_Work to complete_
Where in the data below does the word "screwdriver" appear? Copy every line that has it.

_Records to process_
---+---
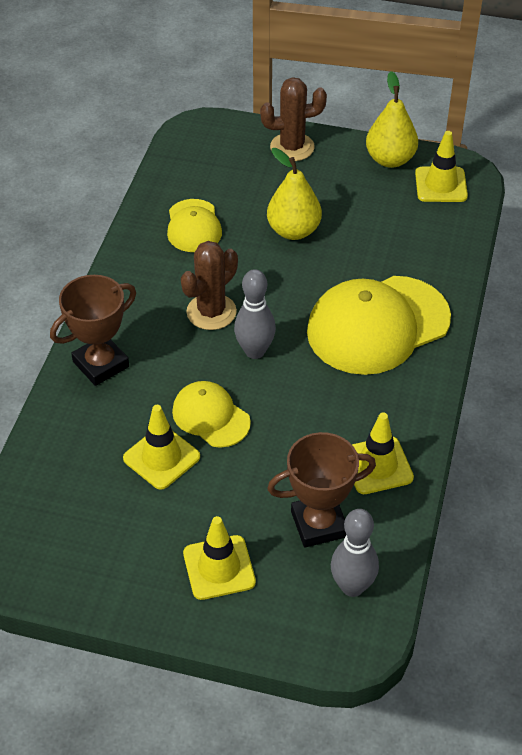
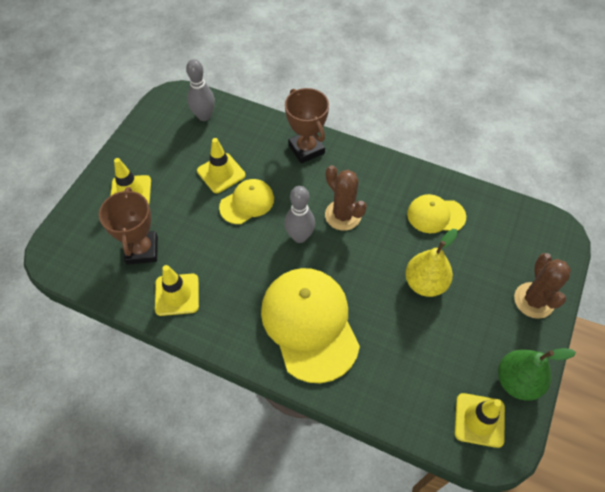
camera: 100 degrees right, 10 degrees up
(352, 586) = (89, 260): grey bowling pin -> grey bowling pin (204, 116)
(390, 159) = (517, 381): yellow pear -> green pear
---+---
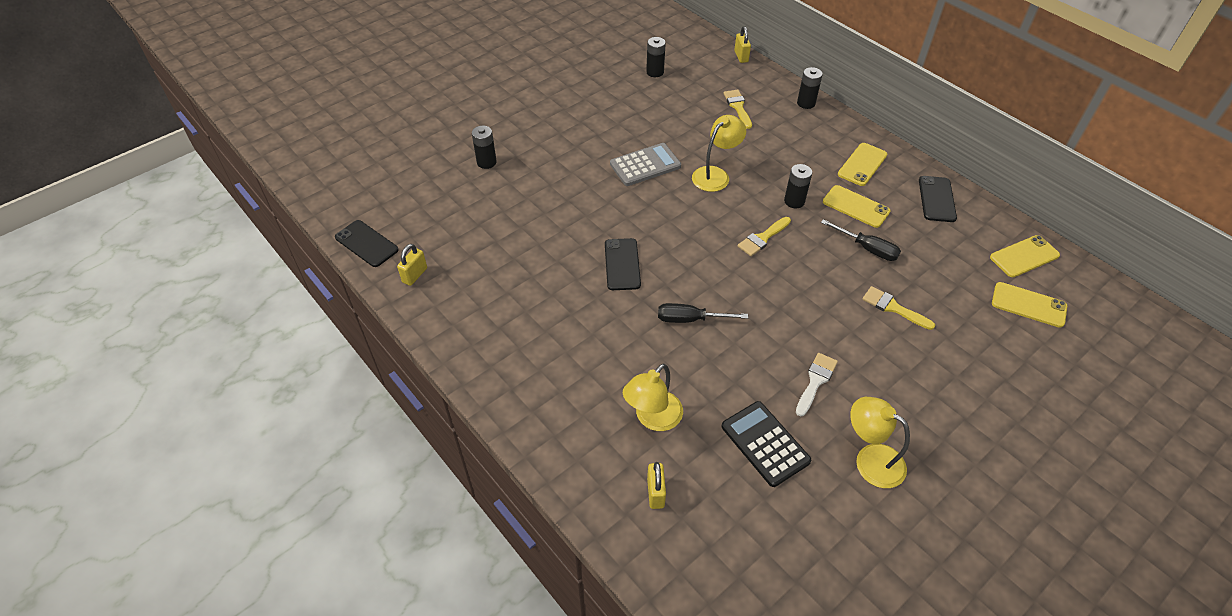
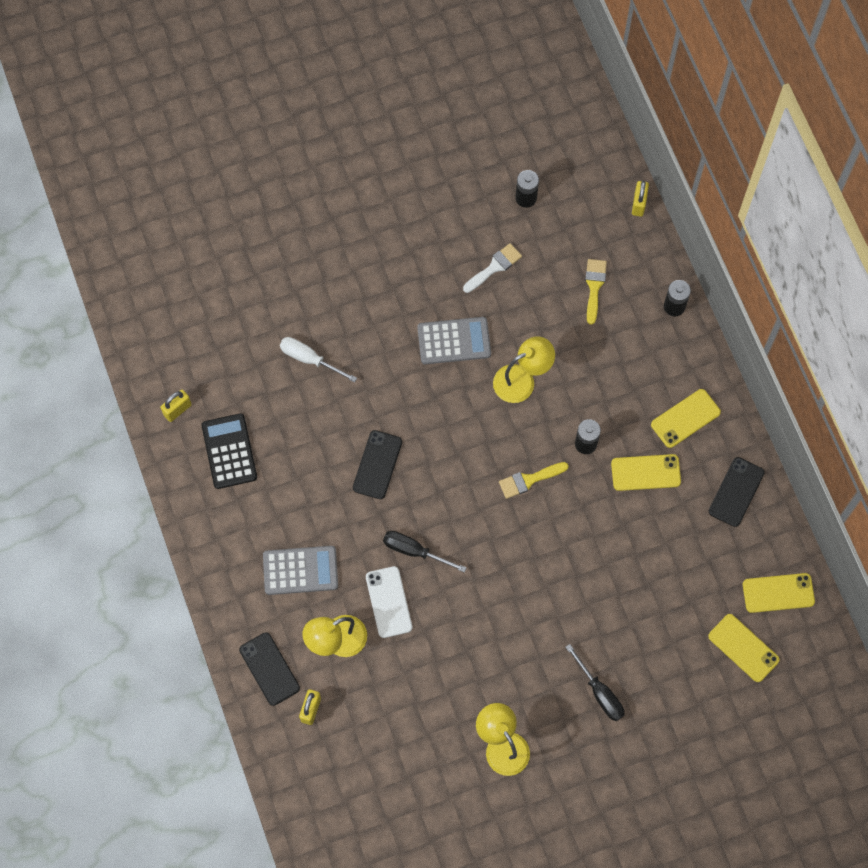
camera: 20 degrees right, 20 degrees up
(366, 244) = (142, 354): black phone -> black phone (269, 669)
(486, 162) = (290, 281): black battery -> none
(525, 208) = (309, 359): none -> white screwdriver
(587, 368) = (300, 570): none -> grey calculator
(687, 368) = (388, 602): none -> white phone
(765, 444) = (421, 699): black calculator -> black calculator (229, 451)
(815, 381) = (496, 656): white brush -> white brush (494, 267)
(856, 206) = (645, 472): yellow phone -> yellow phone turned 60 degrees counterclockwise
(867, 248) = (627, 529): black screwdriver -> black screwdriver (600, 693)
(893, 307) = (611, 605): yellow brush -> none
---+---
_Solution to this problem_
(525, 208) = (309, 359): none -> white screwdriver
(867, 248) = (627, 529): black screwdriver -> black screwdriver (600, 693)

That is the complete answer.